▶ [How to complete this task]:
Down to the last line, write out the entries below exactly and omit all pictures.

▶ [Source material]:

##############################

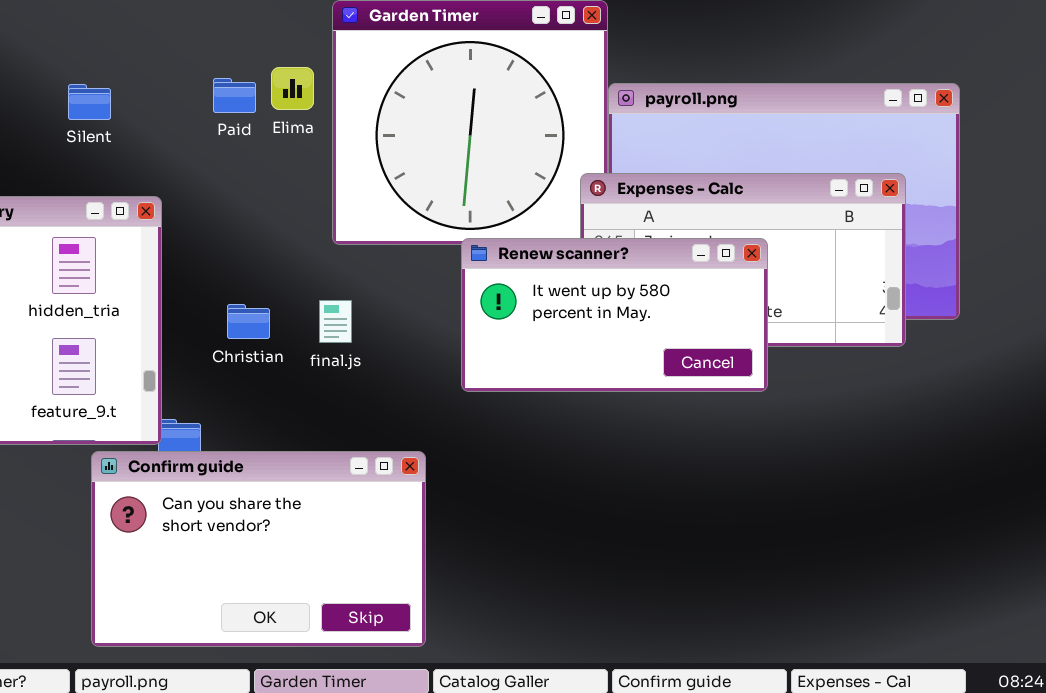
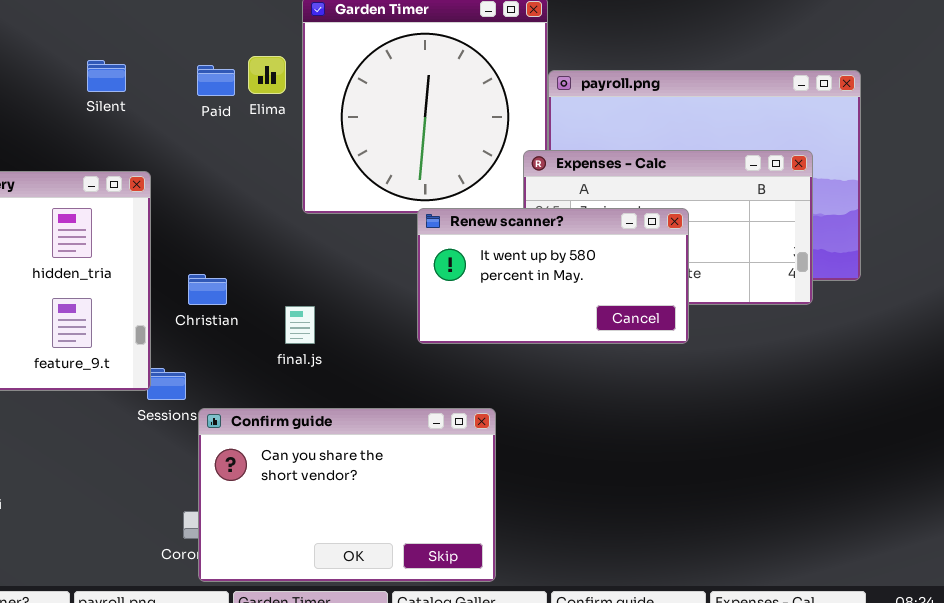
Silent: [68,84,111,120] -> [87,60,126,92], moved
final.js: [319,300,352,343] -> [285,306,315,344], moved
Christian: [227,304,270,339] -> [188,274,227,305], moved
Confirm guide: [91,451,426,647] -> [198,408,496,582], moved

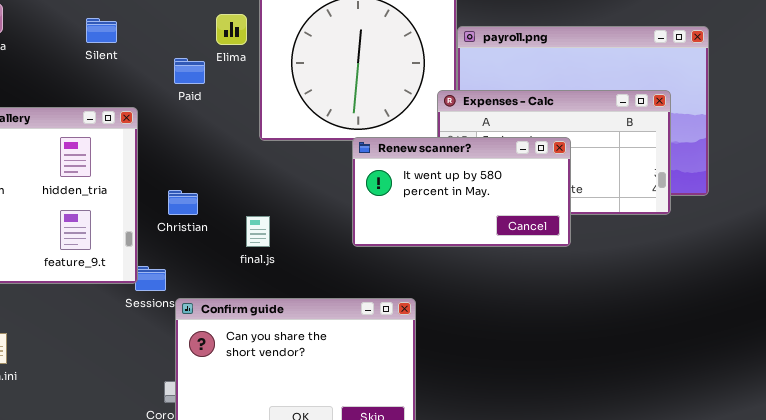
Paid: [197,65,235,96] -> [174,58,205,84], moved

##############################

▶ [Written answer]:
Silent: [68,84,111,120] -> [87,60,126,92], moved
final.js: [319,300,352,343] -> [285,306,315,344], moved
Christian: [227,304,270,339] -> [188,274,227,305], moved
Confirm guide: [91,451,426,647] -> [198,408,496,582], moved

Paid: [197,65,235,96] -> [174,58,205,84], moved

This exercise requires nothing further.